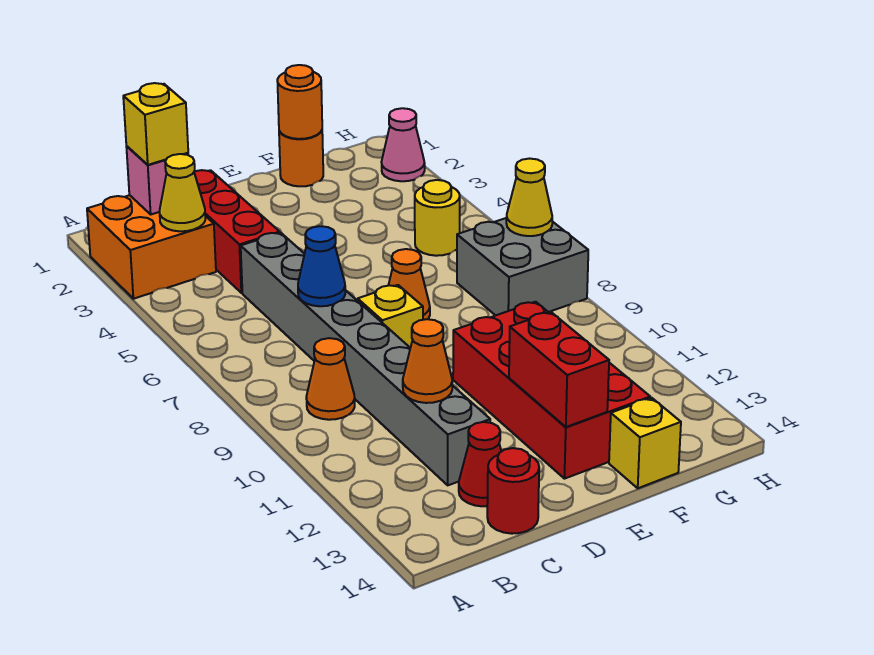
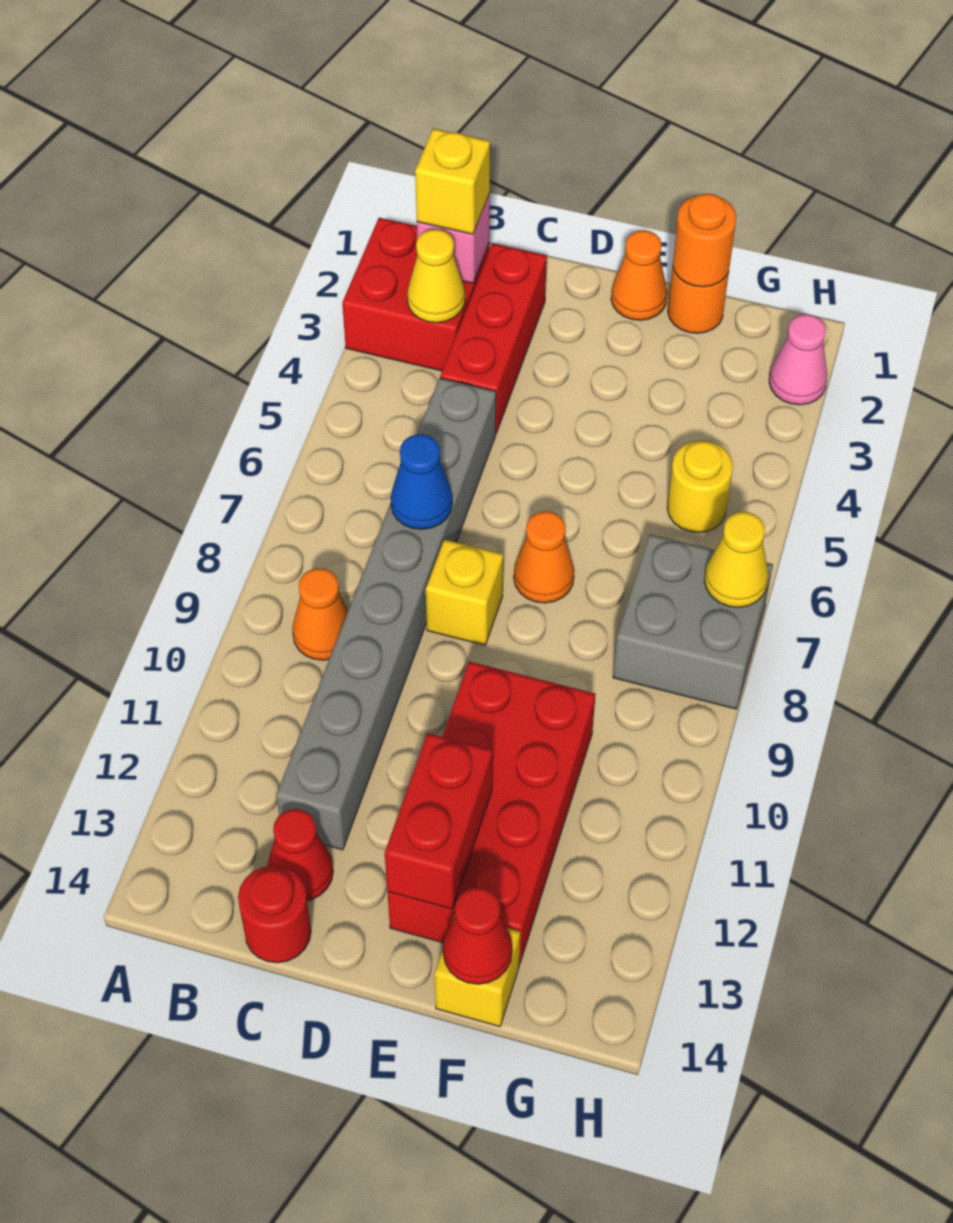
orange brick A2:B3 level 1 -> red brick A2:B3 level 1
orange cone C11 level 2 -> orange cone E1 level 1
none -> red cone F14 level 2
───
__Work task__
In the data above, which lines include "cone"? Return those lines.

__Result__
orange cone C11 level 2 -> orange cone E1 level 1
none -> red cone F14 level 2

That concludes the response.